EXERCISE REQUIREMENTS —
Write out the data below exactly as given, without any of its pictures.

PROVIDED INFORMATION —
━━━━━━━━━━━━━━━━
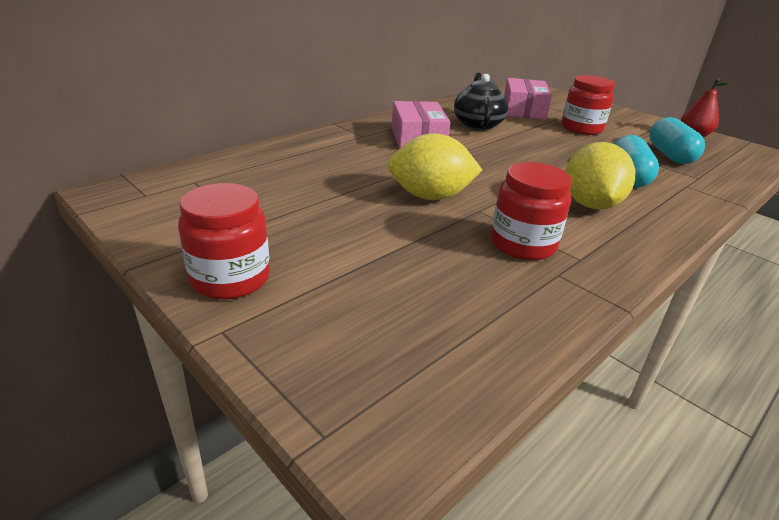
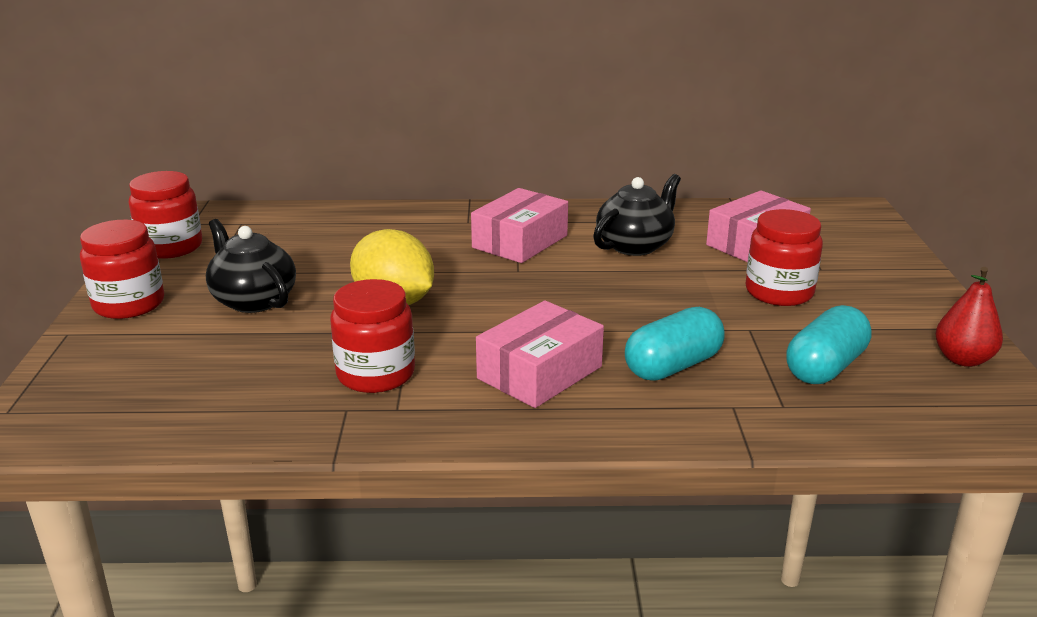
camera: 45 degrees right, 5 degrees down
yellow lemon [566,142,635,209] -> pink box [476,300,604,408]
none -> red jar [129,171,202,259]
none -> black teapot [206,219,296,313]

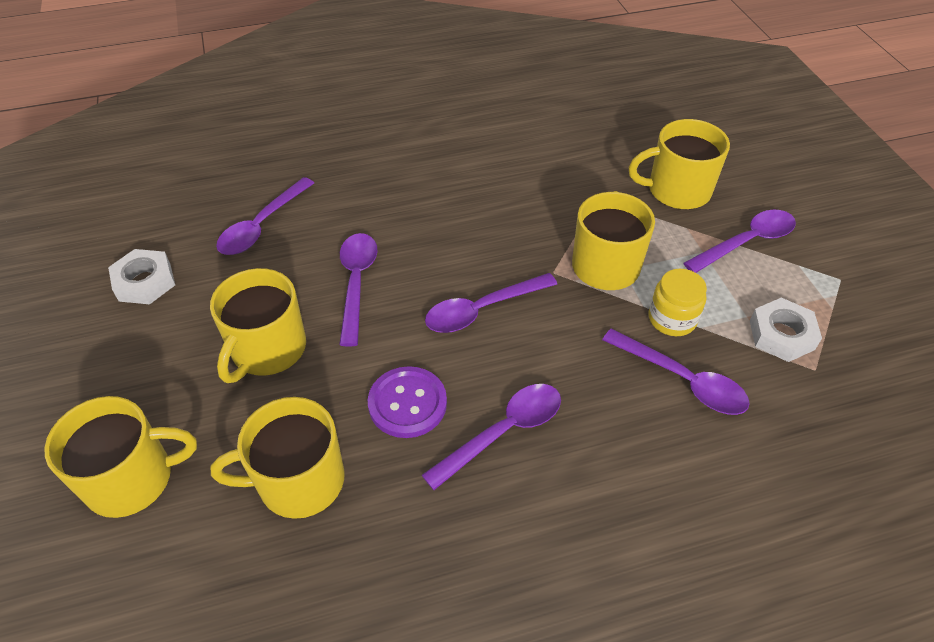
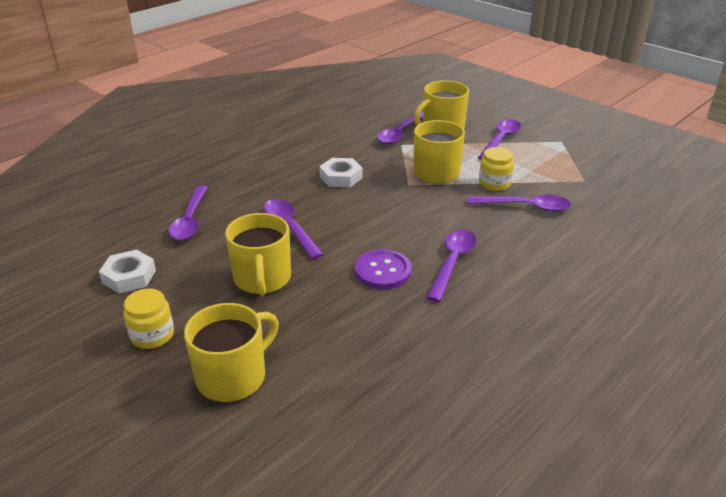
camera: 30 degrees left, 15 degrees down
yellow mug [211,397,344,519] -> none
purple spoon [425,273,557,333] -> purple spoon moved to [377,112,423,144]
white nut [750,298,822,362] -> white nut moved to [319,158,362,187]
none -> yellow jar [124,288,174,349]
━━━━━━━━━━━━━━━━
TASK RESULT —
camera: 45 degrees right, 5 degrees down
yellow lemon [566,142,635,209] -> pink box [476,300,604,408]
none -> red jar [129,171,202,259]
none -> black teapot [206,219,296,313]

camera: 30 degrees left, 15 degrees down
yellow mug [211,397,344,519] -> none
purple spoon [425,273,557,333] -> purple spoon moved to [377,112,423,144]
white nut [750,298,822,362] -> white nut moved to [319,158,362,187]
none -> yellow jar [124,288,174,349]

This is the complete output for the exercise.